• _What the exercise asks_:
Please repeat the records beneath this task exactly as they appear, but skip the images.

• _Input data_:
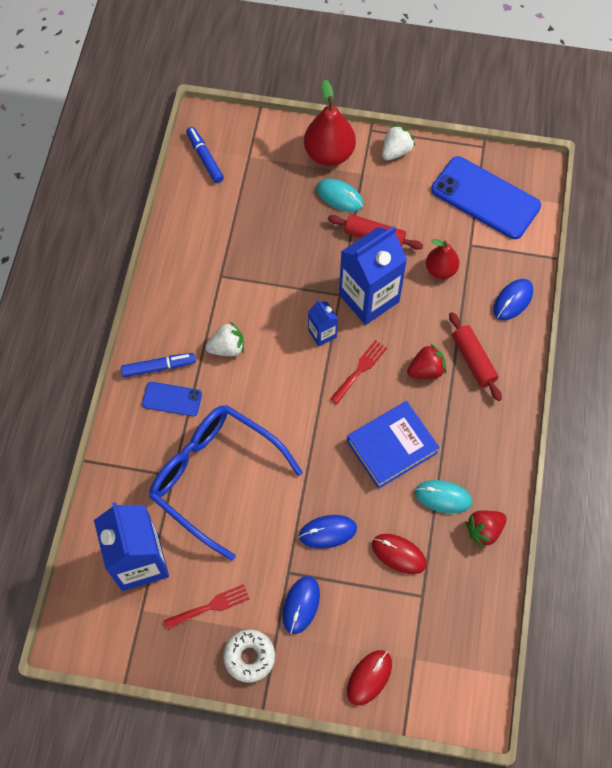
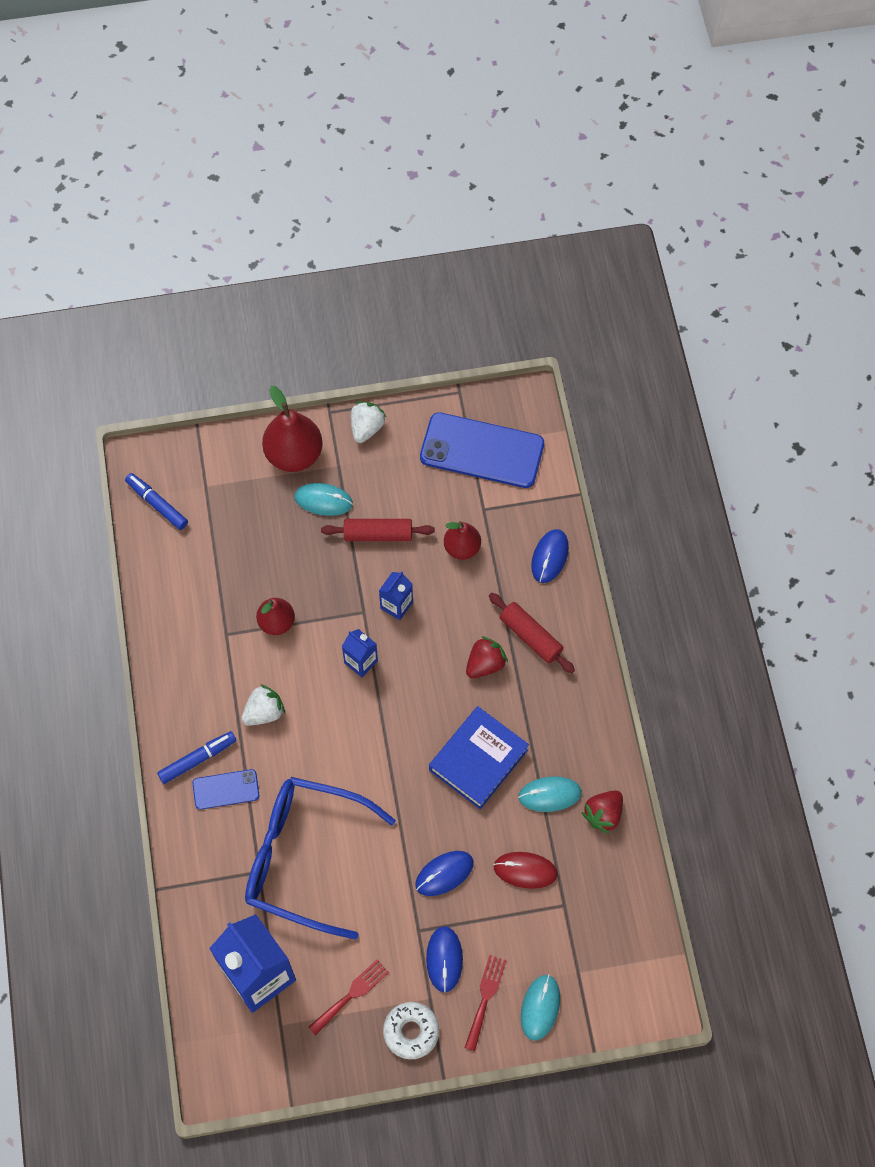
camera: 20 degrees left, 0 degrees up
red fork [330,340,387,404] -> red fork moved to [464,955,506,1051]
blue carton [339,226,407,325] -> blue carton [379,571,413,620], size x0.48
red mouse [347,650,392,706] -> turquoise mouse [521,974,560,1041]
none -> red pear [256,598,295,635]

• _Worked solution_:
camera: 20 degrees left, 0 degrees up
red fork [330,340,387,404] -> red fork moved to [464,955,506,1051]
blue carton [339,226,407,325] -> blue carton [379,571,413,620], size x0.48
red mouse [347,650,392,706] -> turquoise mouse [521,974,560,1041]
none -> red pear [256,598,295,635]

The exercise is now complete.